## Material shown
=== Begin Enclosure ===
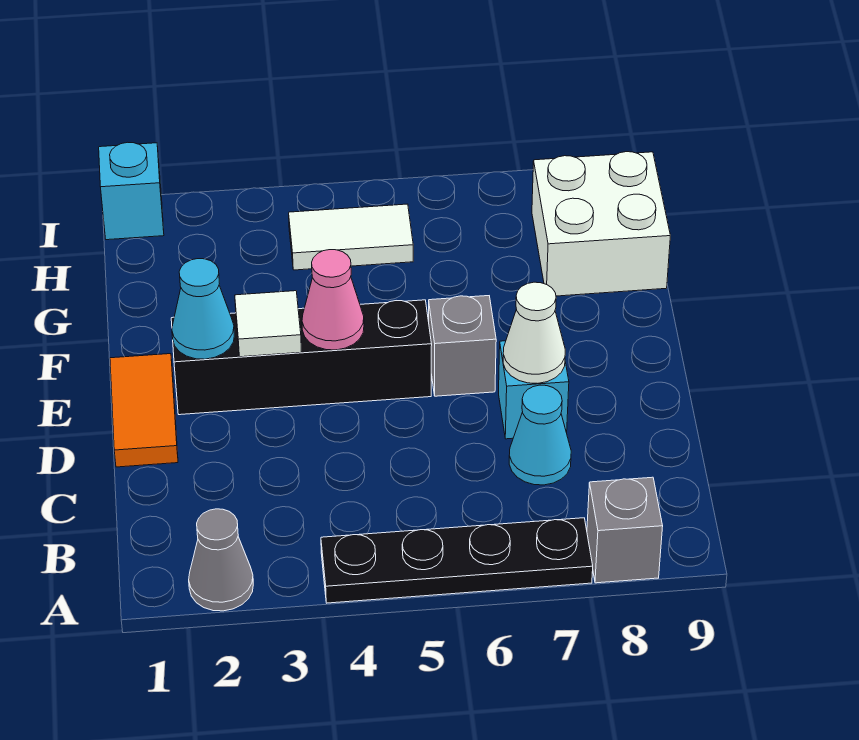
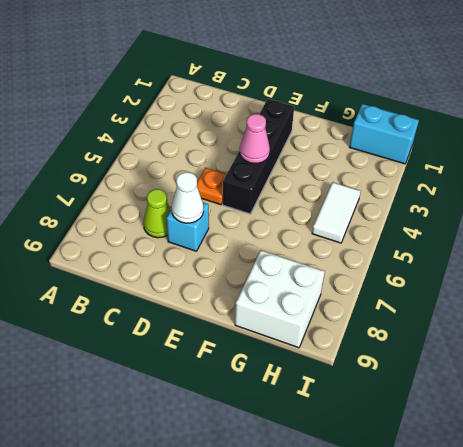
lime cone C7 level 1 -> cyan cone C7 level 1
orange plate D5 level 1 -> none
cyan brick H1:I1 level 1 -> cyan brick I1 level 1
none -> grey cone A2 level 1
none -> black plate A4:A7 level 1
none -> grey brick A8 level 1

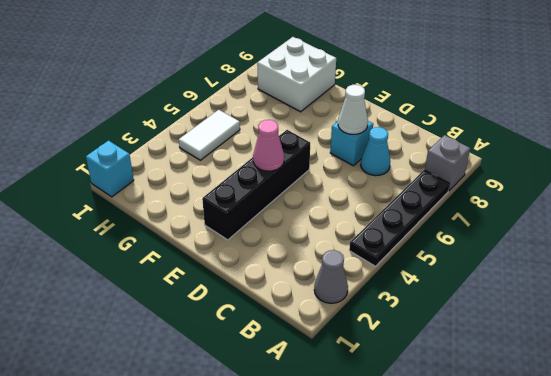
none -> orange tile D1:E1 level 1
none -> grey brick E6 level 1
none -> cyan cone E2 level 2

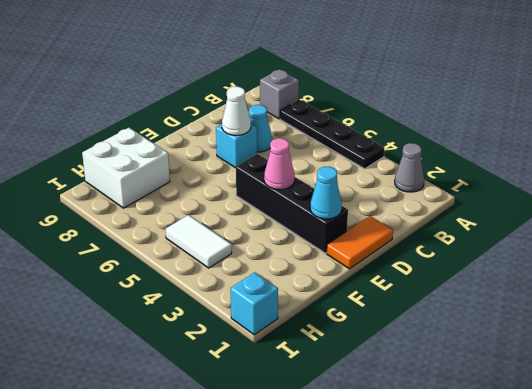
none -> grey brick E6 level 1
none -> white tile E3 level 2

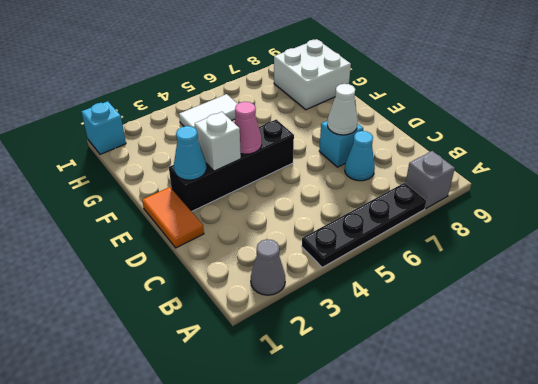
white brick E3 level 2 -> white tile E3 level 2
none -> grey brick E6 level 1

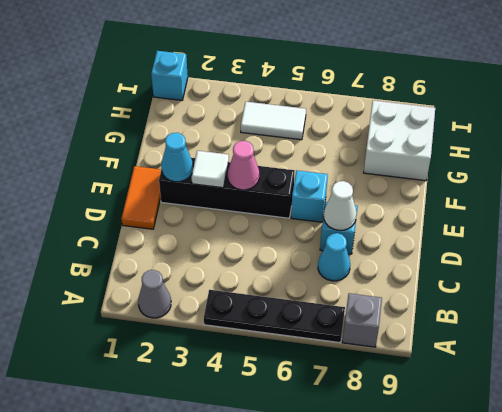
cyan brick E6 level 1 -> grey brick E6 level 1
=== End Enclosure ===
## Work request
What is the number of lines in the data above that contain the word "cone"? Report the figure only.

## Reply to the task
3